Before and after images
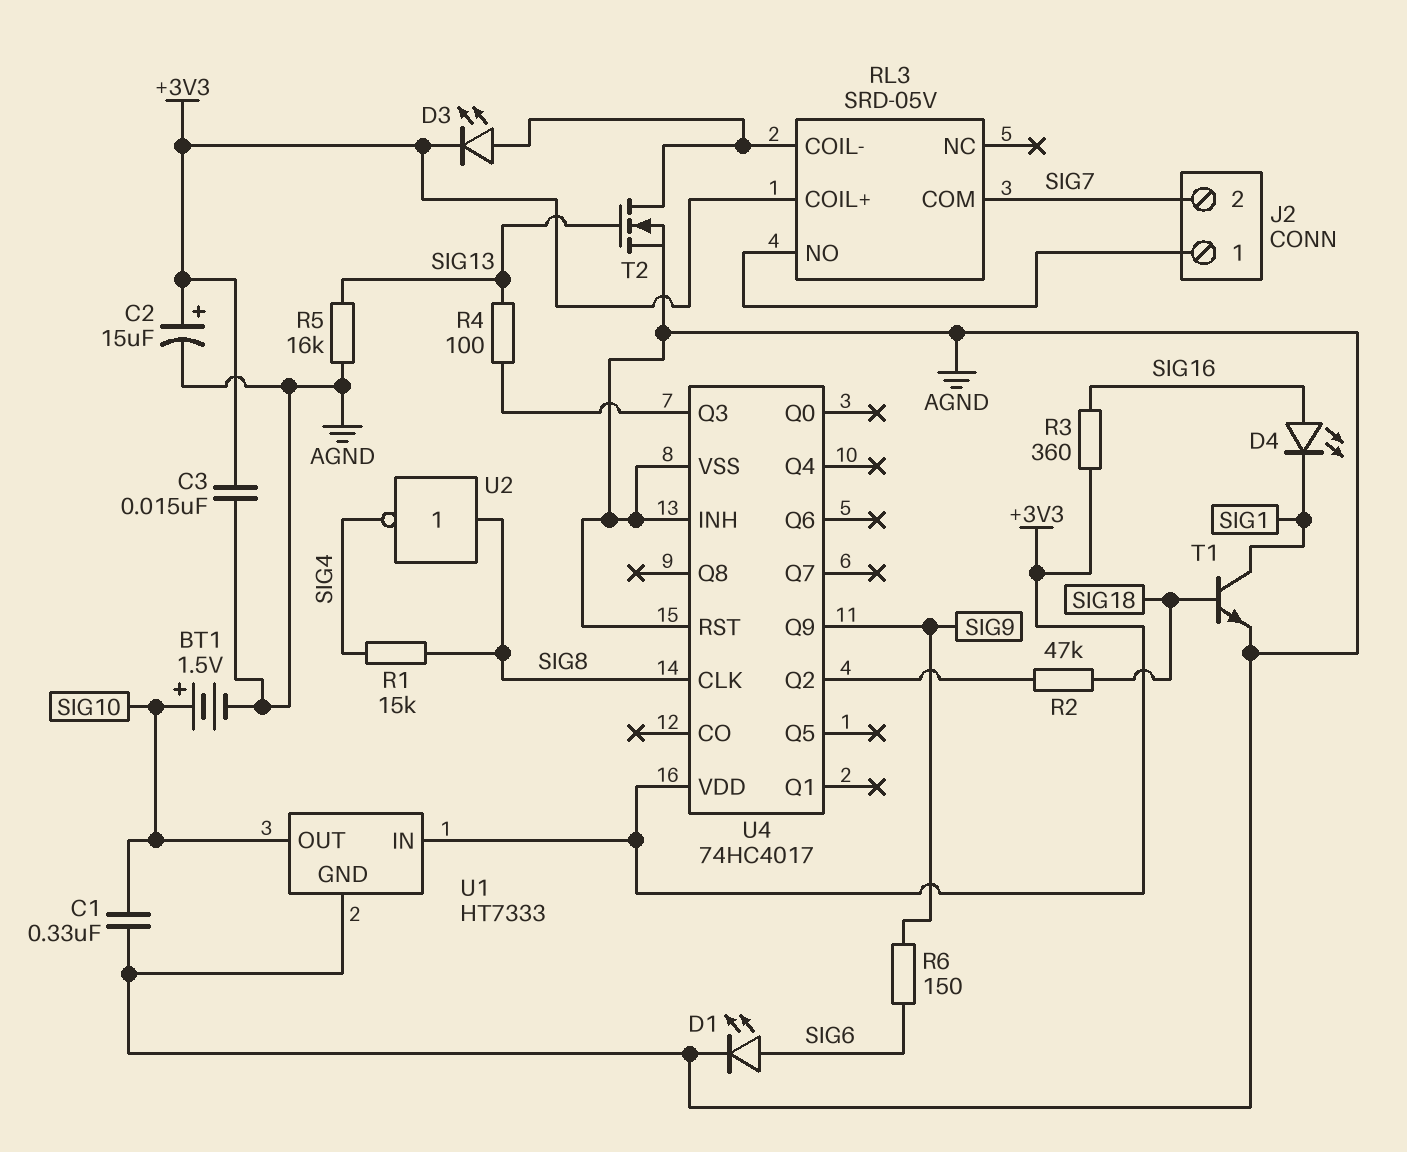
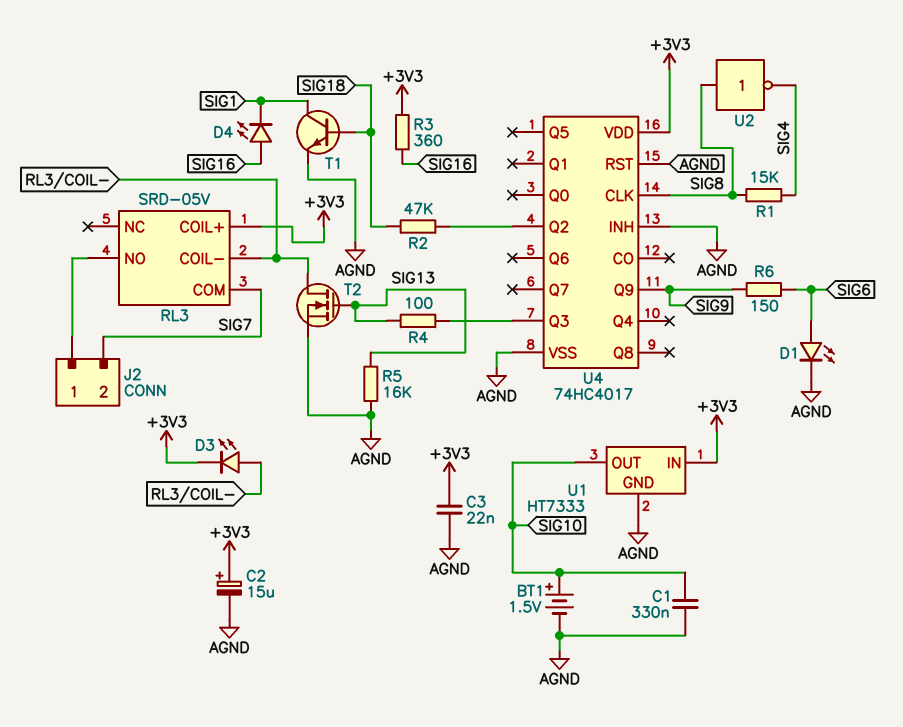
C3: 15nF (+3V3, AGND) -> 22nF (+3V3, AGND)

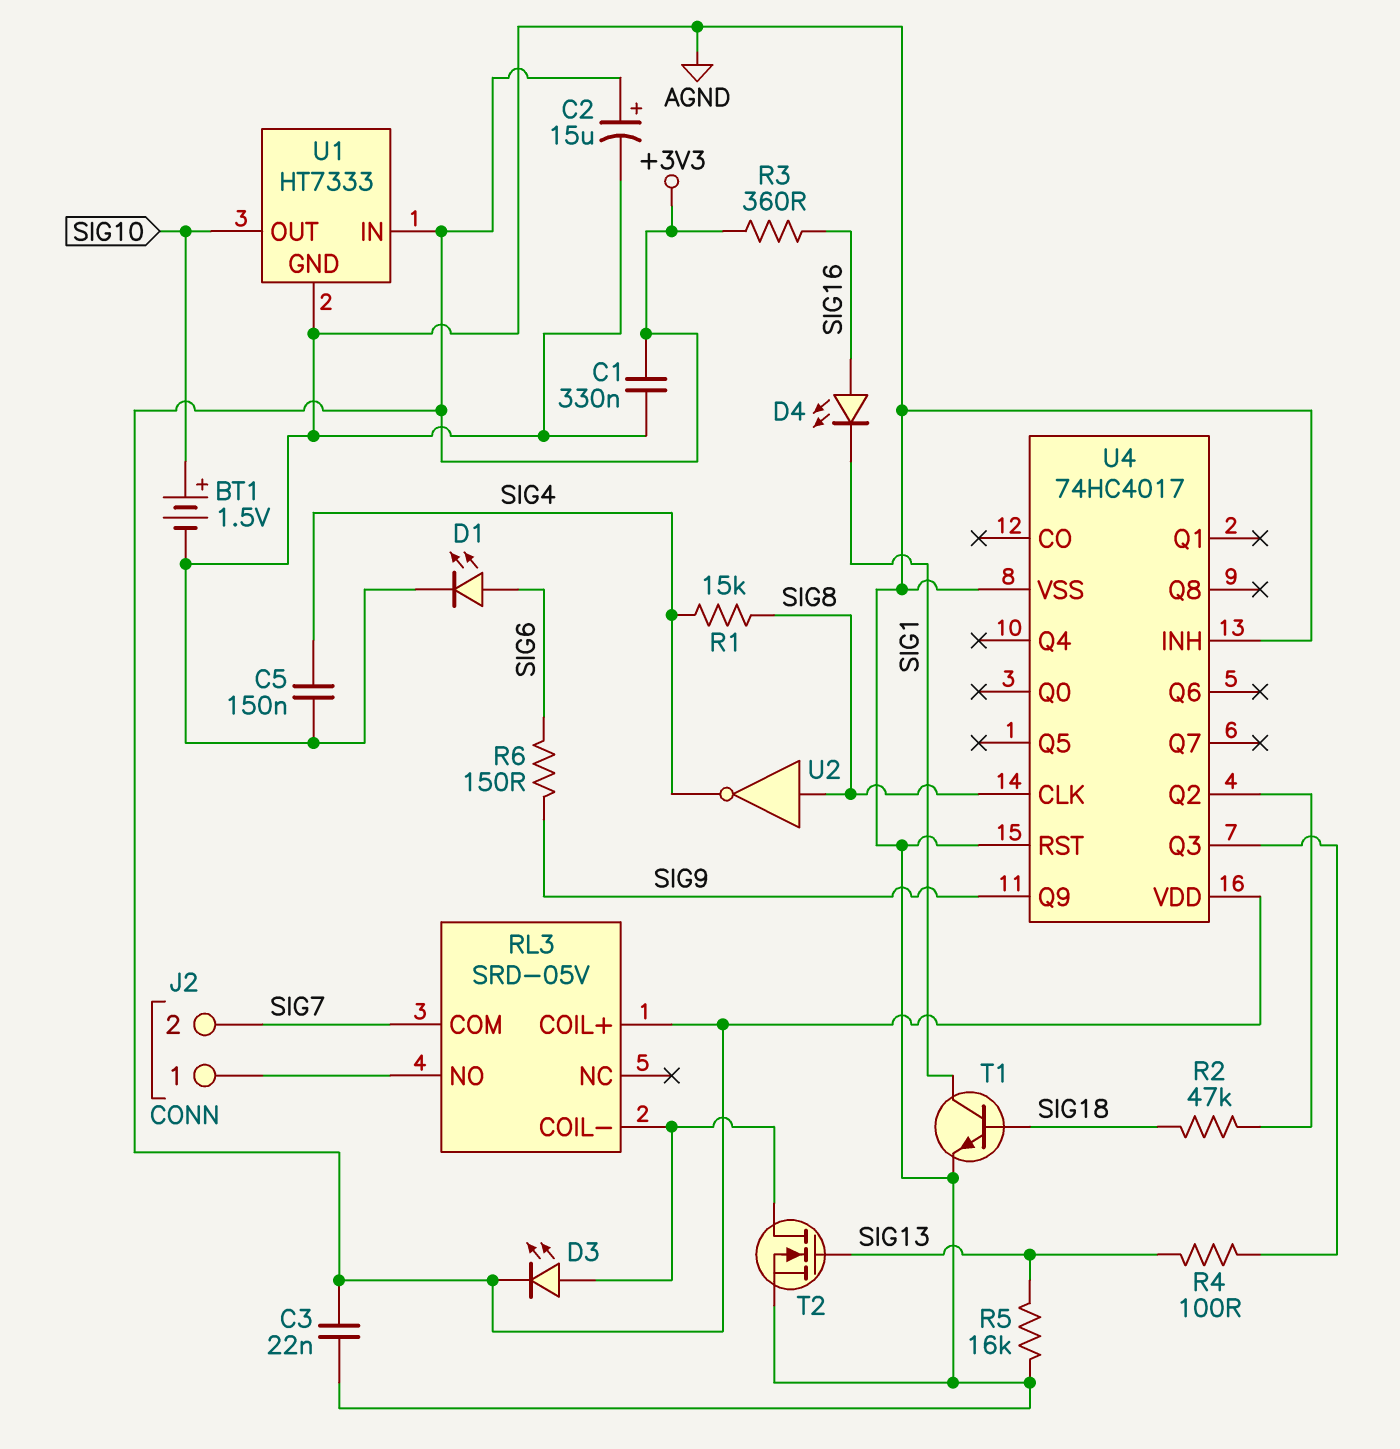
C1: 330nF (AGND, SIG10) -> 330nF (+3V3, AGND)
C5: none -> 150nF (AGND, SIG4)

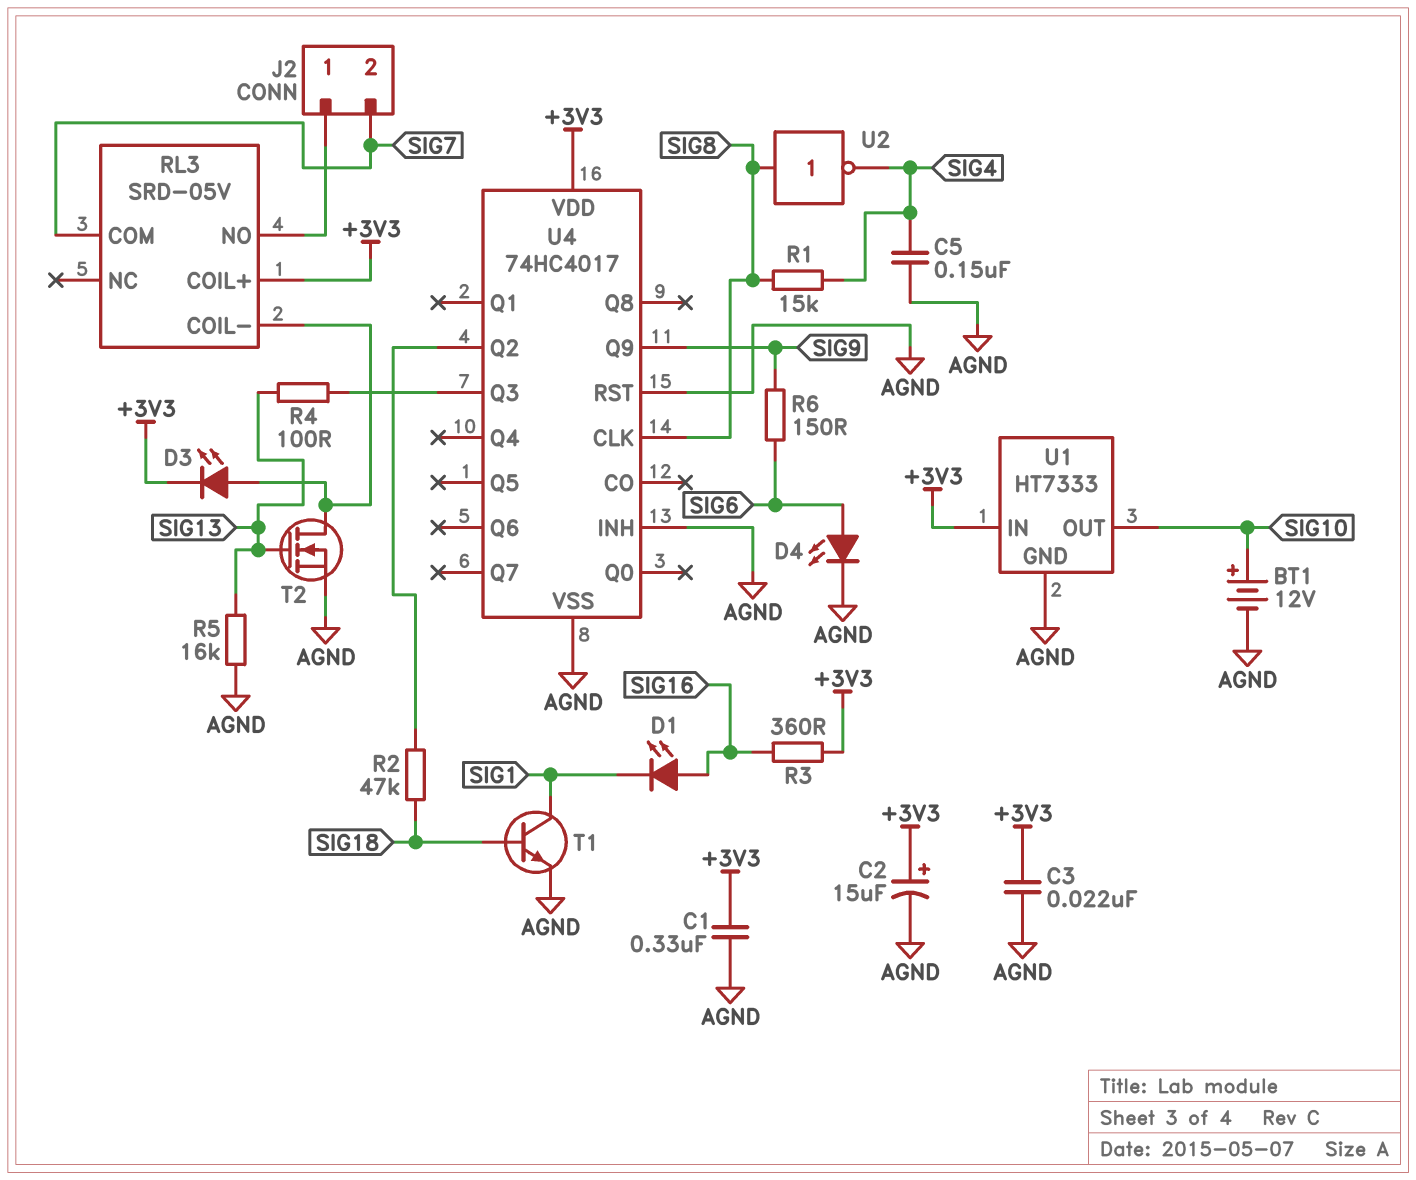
BT1: 1.5V (plus SIG10, minus AGND) -> 12V (plus SIG10, minus AGND)
D1: LED (A SIG6, K AGND) -> LED (A SIG16, K SIG1)
D4: LED (A SIG16, K SIG1) -> LED (A SIG6, K AGND)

[WORK TASK] Give again, word for word, only the lines from the one with "C1: 330nF (AGND, SIG10) -> 330nF (+3V3, AGND)" through the last line of the entries, both included; no pictures go in the copy.

[TASK RESULT]
C1: 330nF (AGND, SIG10) -> 330nF (+3V3, AGND)
C5: none -> 150nF (AGND, SIG4)

BT1: 1.5V (plus SIG10, minus AGND) -> 12V (plus SIG10, minus AGND)
D1: LED (A SIG6, K AGND) -> LED (A SIG16, K SIG1)
D4: LED (A SIG16, K SIG1) -> LED (A SIG6, K AGND)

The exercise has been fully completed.